Work to be completed
Return only the lines below starting at the line containing "yellow brush [582,160,622,197]" and ending at the line containing "camera: 65 degrees left, 10 degrees up", both included, exactly as they are and with no pictures.

Content starts

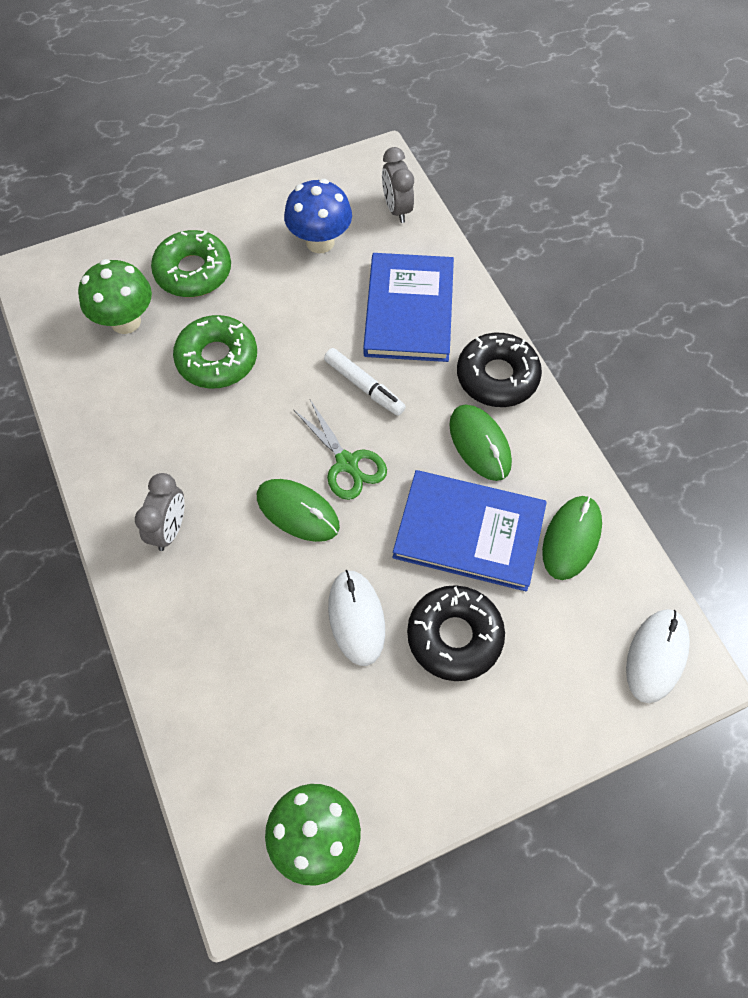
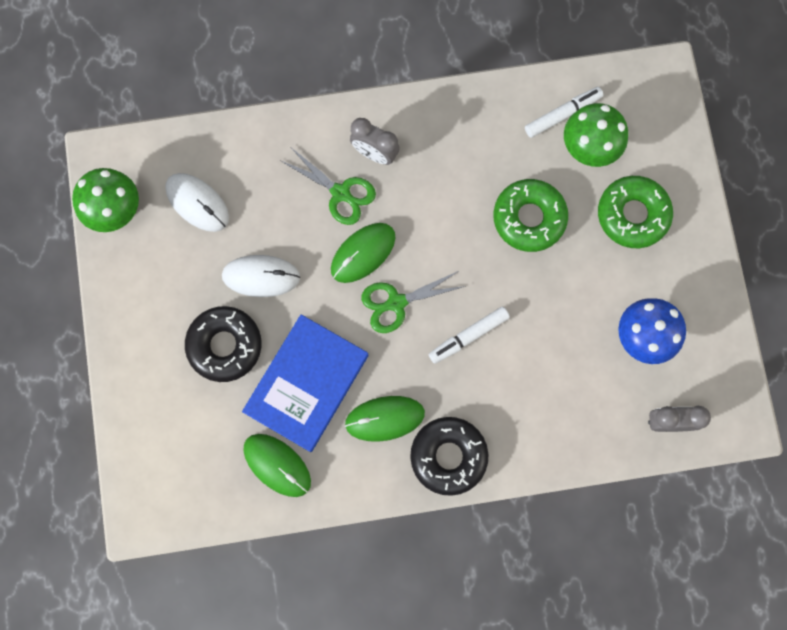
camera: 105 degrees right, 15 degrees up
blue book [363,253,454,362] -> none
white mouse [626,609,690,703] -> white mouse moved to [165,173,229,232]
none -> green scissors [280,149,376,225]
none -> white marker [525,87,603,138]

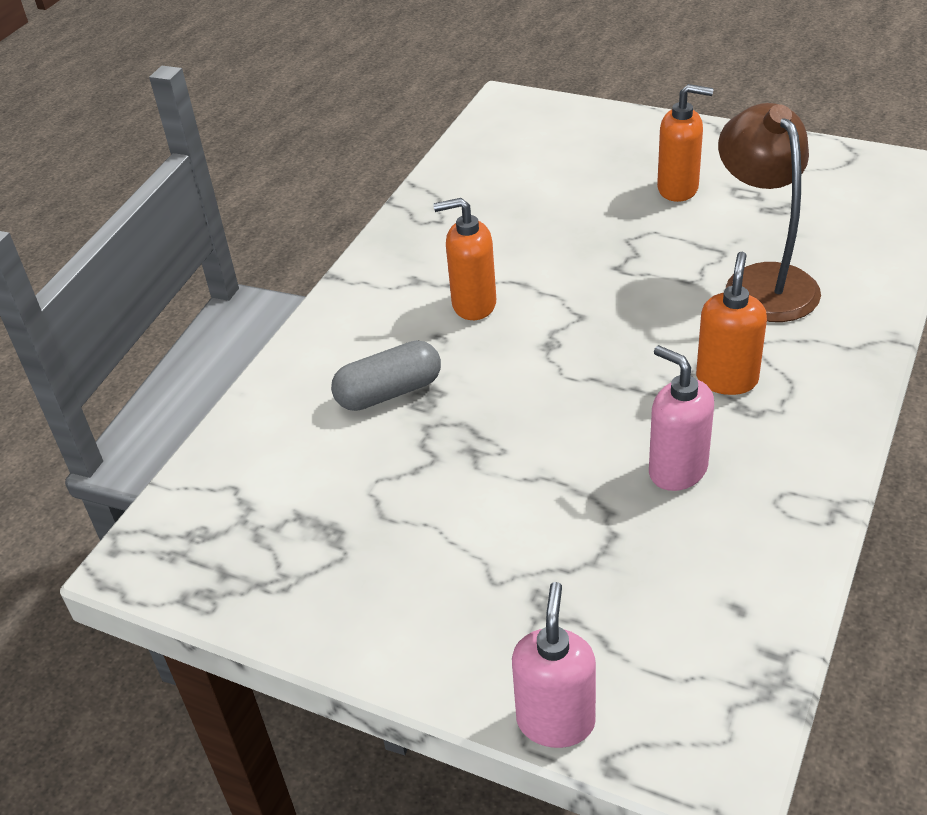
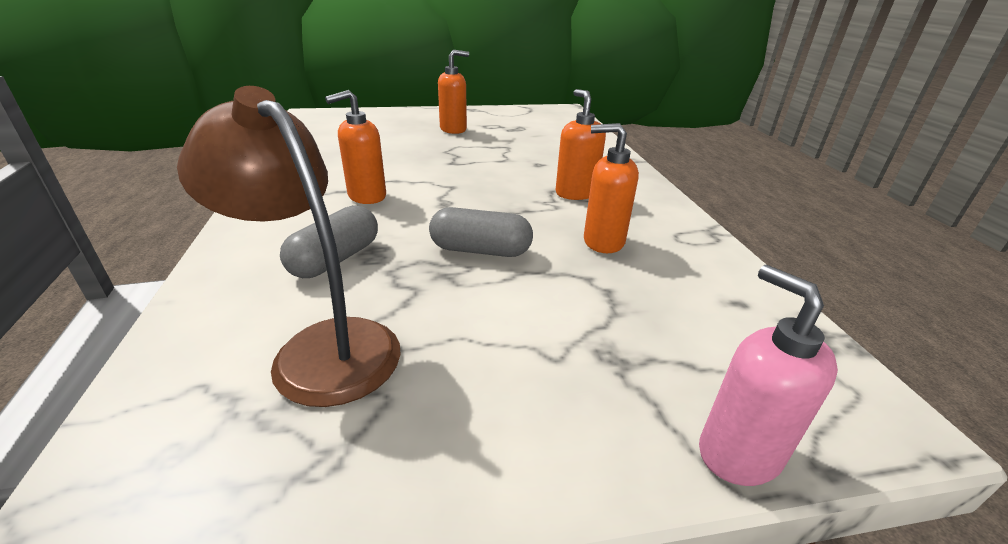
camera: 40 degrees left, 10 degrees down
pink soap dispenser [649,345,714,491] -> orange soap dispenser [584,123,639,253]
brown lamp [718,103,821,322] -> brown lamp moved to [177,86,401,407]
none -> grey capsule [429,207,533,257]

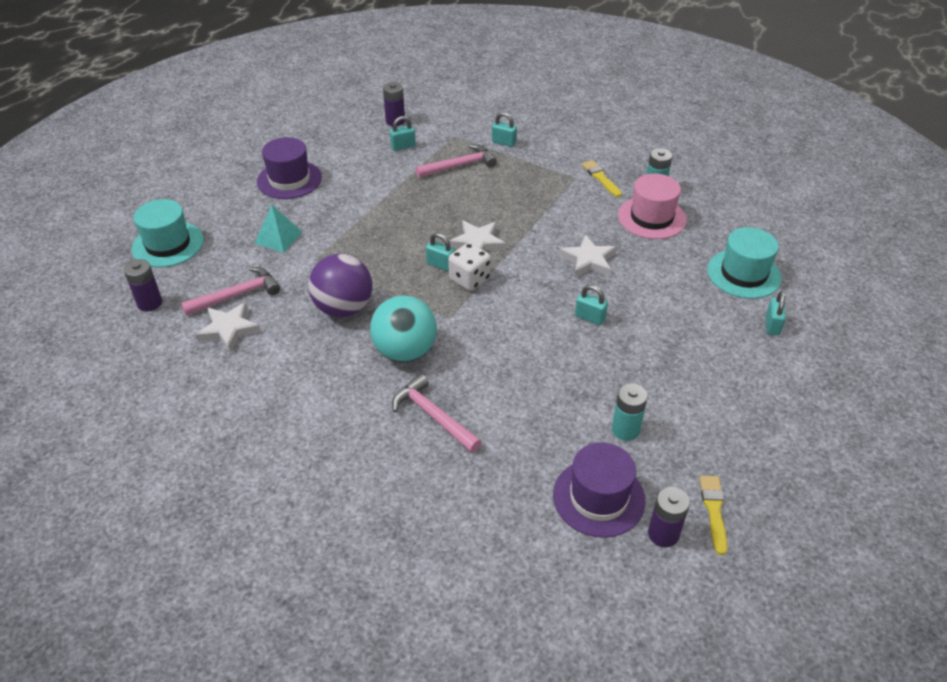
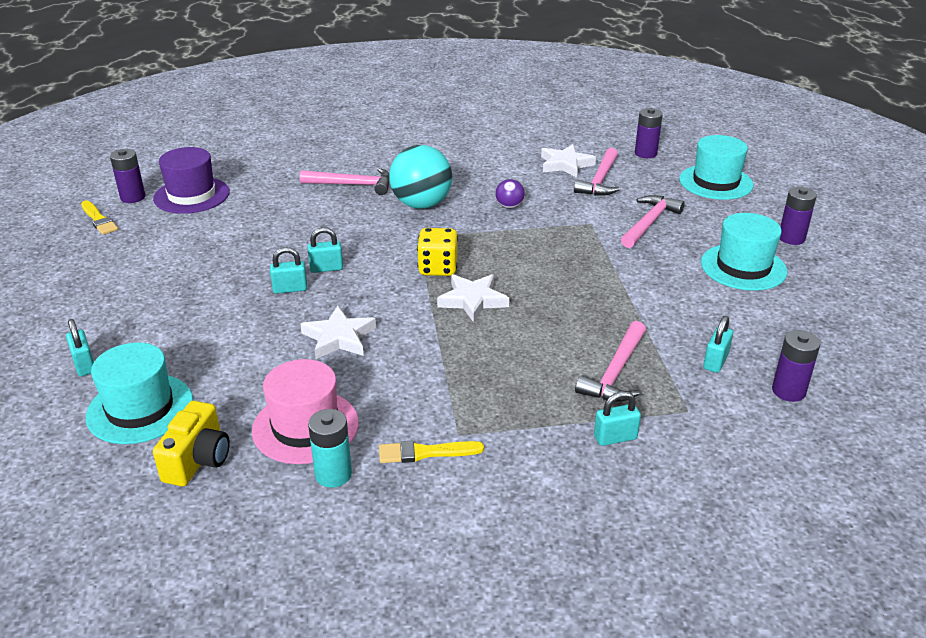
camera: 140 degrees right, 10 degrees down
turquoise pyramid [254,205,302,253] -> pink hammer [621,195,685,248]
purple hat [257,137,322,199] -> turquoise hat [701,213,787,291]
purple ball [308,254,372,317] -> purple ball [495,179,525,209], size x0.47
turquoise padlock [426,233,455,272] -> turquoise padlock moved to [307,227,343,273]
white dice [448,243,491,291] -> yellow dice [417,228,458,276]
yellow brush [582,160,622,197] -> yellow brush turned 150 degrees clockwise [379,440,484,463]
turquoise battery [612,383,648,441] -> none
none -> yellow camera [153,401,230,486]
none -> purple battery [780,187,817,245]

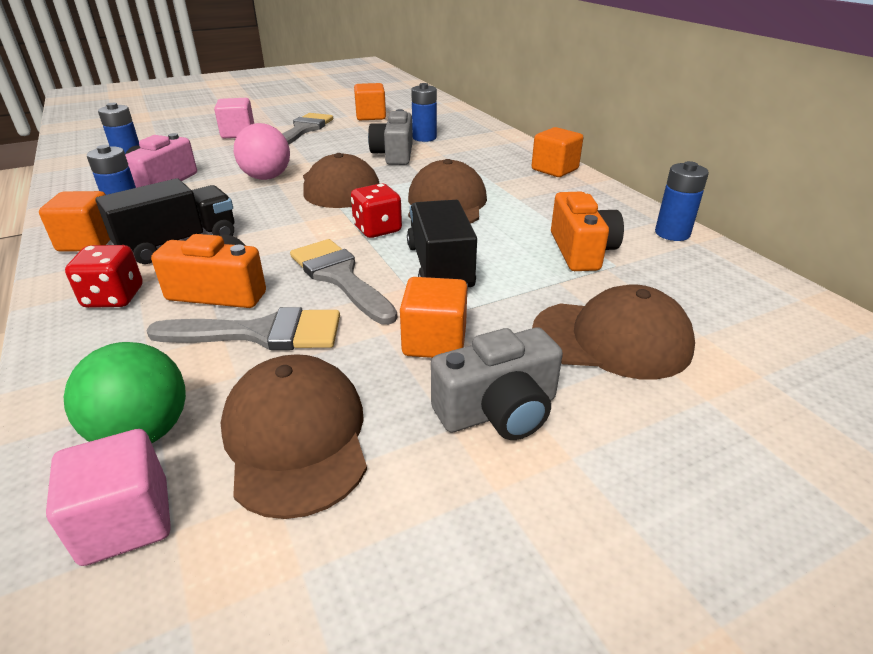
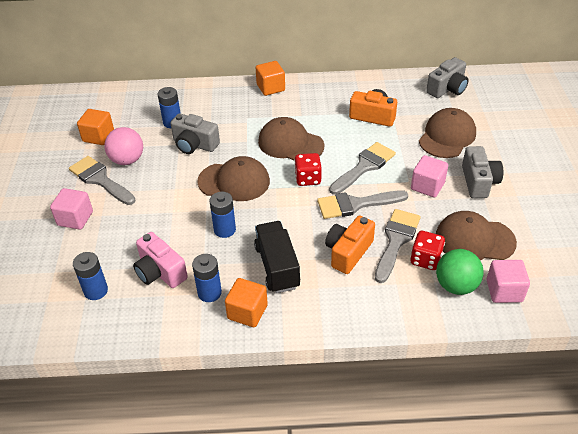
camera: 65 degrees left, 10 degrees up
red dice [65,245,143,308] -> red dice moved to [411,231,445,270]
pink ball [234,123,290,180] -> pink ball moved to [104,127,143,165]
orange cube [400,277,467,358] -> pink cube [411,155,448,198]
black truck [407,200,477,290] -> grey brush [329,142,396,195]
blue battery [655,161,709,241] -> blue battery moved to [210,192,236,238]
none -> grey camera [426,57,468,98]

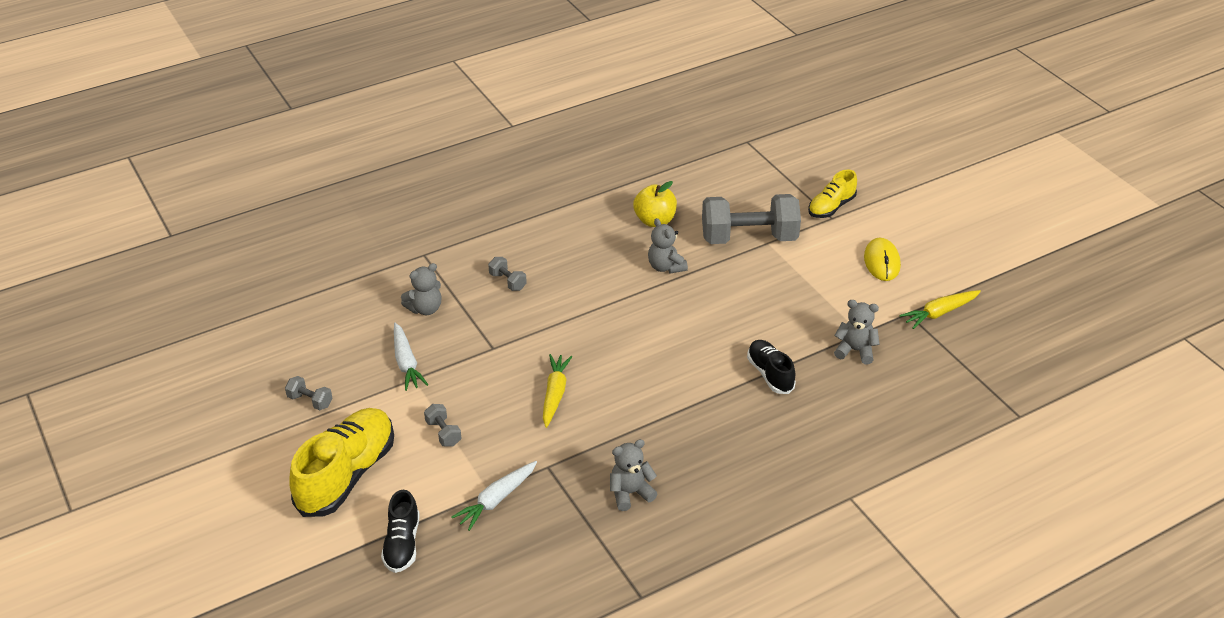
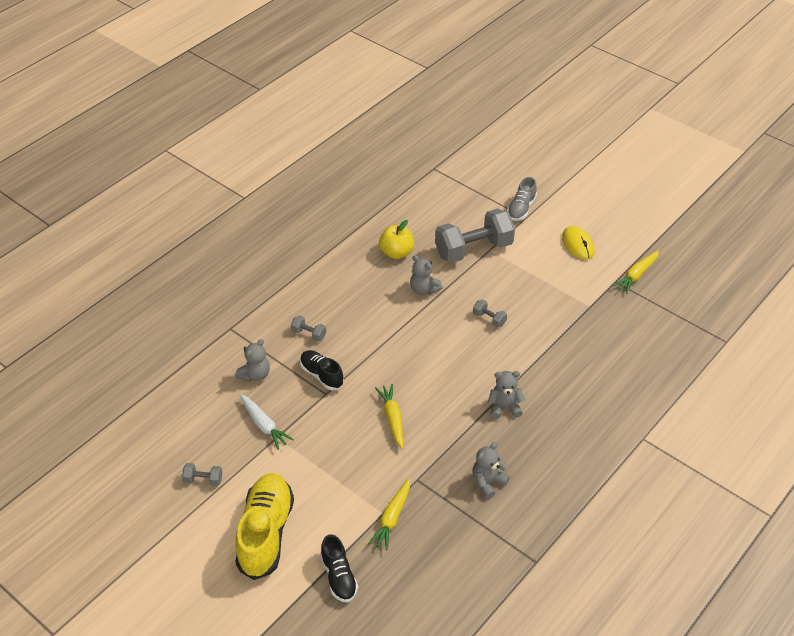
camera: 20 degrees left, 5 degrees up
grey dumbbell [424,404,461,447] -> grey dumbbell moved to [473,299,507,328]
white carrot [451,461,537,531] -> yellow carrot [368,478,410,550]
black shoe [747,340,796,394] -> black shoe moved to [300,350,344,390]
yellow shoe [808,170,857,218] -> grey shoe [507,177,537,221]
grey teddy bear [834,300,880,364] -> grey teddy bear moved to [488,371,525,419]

Content ends

Answer section
yellow brush [582,160,622,197] -> yellow brush turned 150 degrees clockwise [379,440,484,463]
turquoise battery [612,383,648,441] -> none
none -> yellow camera [153,401,230,486]
none -> purple battery [780,187,817,245]

camera: 65 degrees left, 10 degrees up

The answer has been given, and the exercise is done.